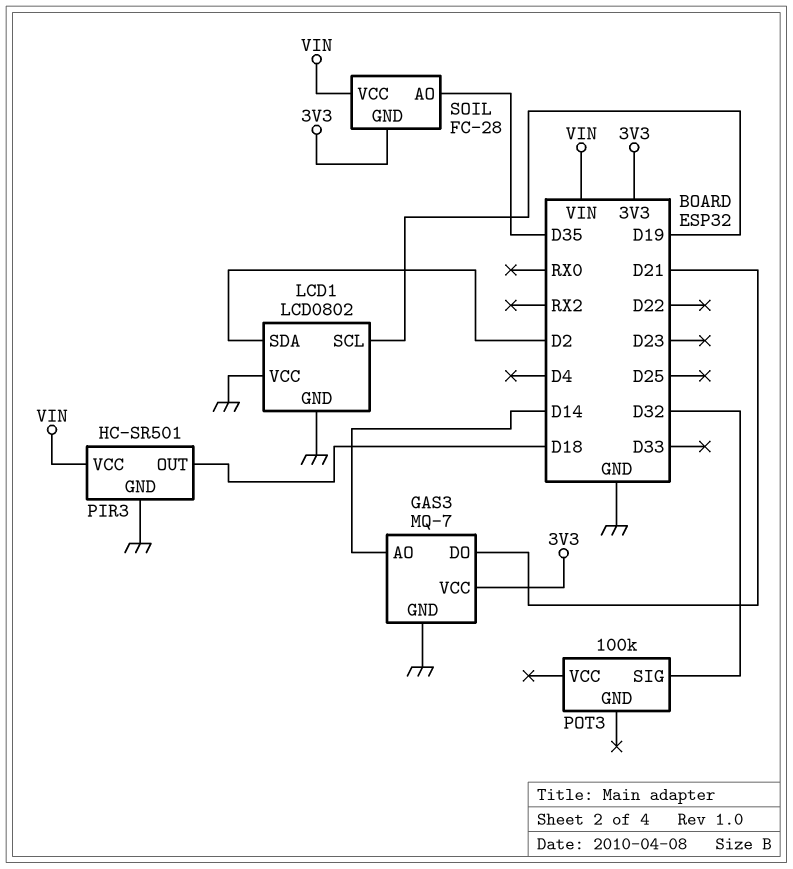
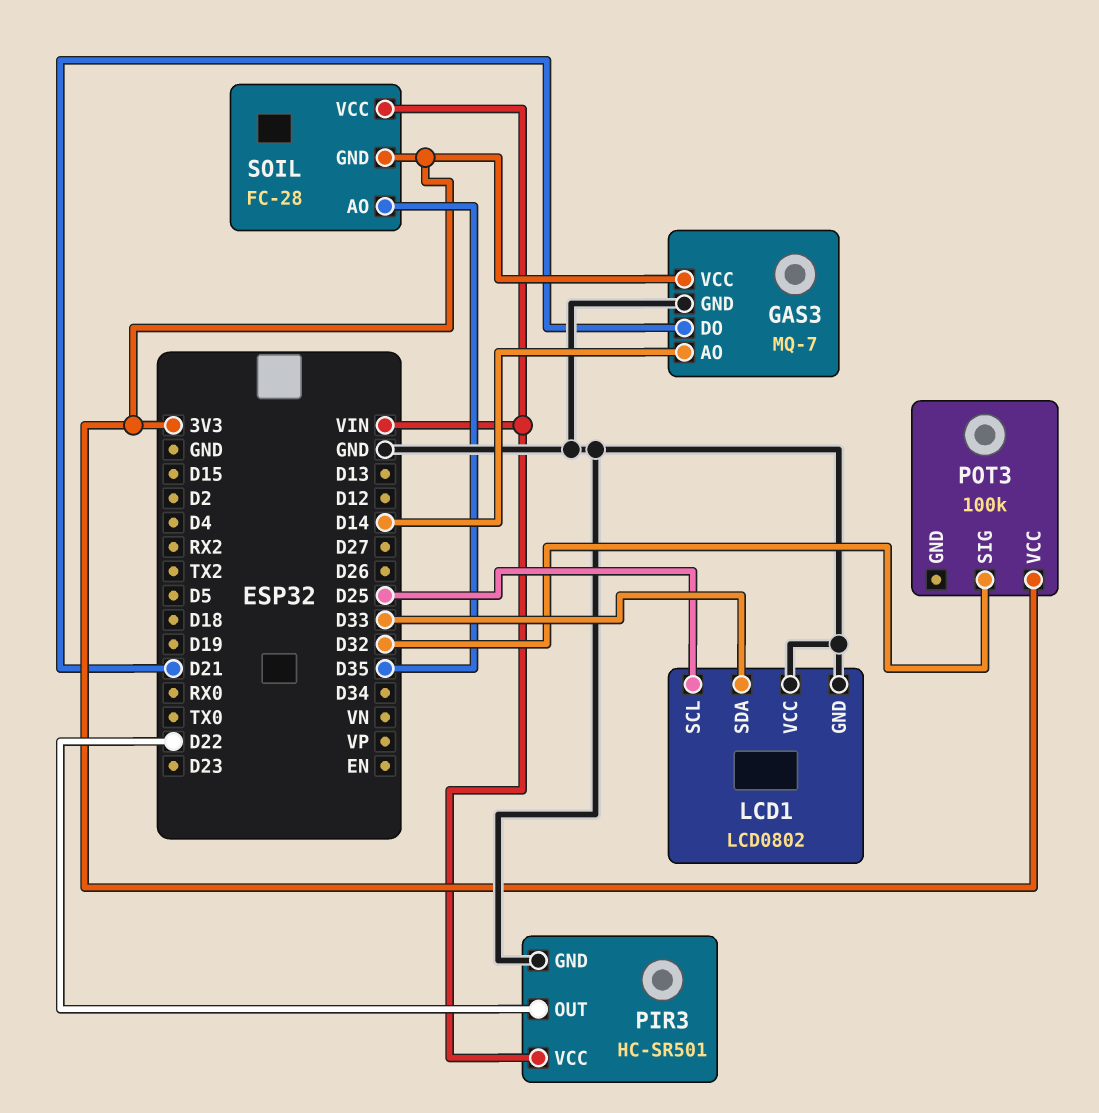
LCD1 pin SCL: D19 -> D25
LCD1 pin SDA: D2 -> D33
PIR3 pin OUT: D18 -> D22
POT3 pin VCC: none -> 3V3

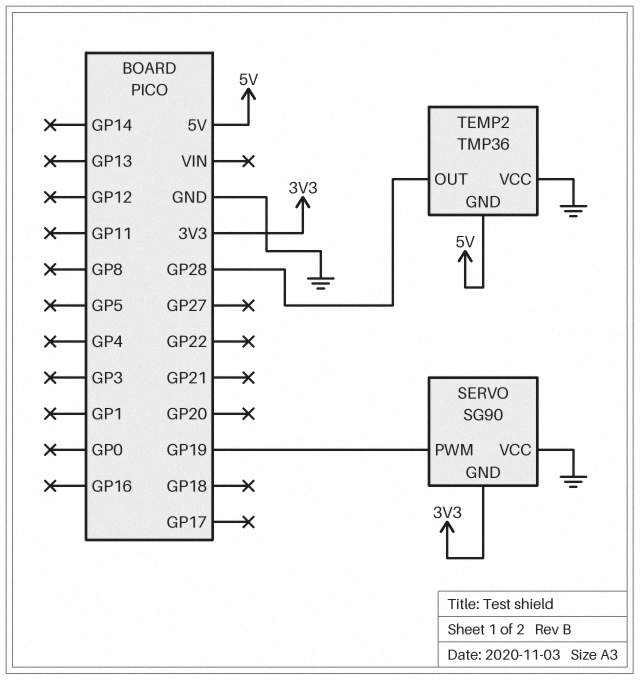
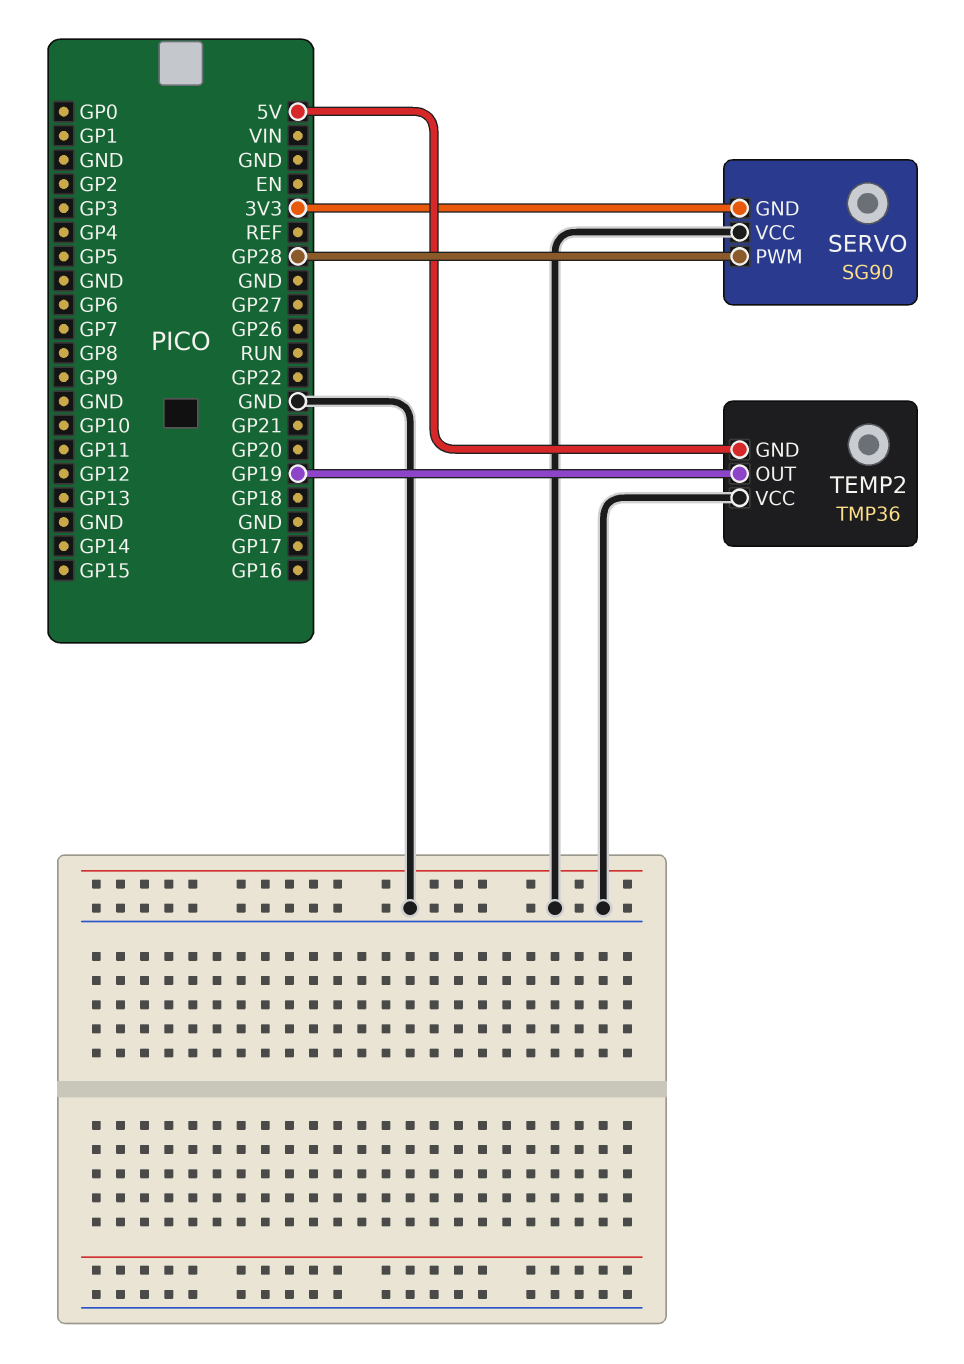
SERVO pin PWM: GP19 -> GP28
TEMP2 pin OUT: GP28 -> GP19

_Exercise requirements_.
Your answer must be an exact reproduction of all entries, containing no pictures.

_Answer_.
LCD1 pin SCL: D19 -> D25
LCD1 pin SDA: D2 -> D33
PIR3 pin OUT: D18 -> D22
POT3 pin VCC: none -> 3V3

SERVO pin PWM: GP19 -> GP28
TEMP2 pin OUT: GP28 -> GP19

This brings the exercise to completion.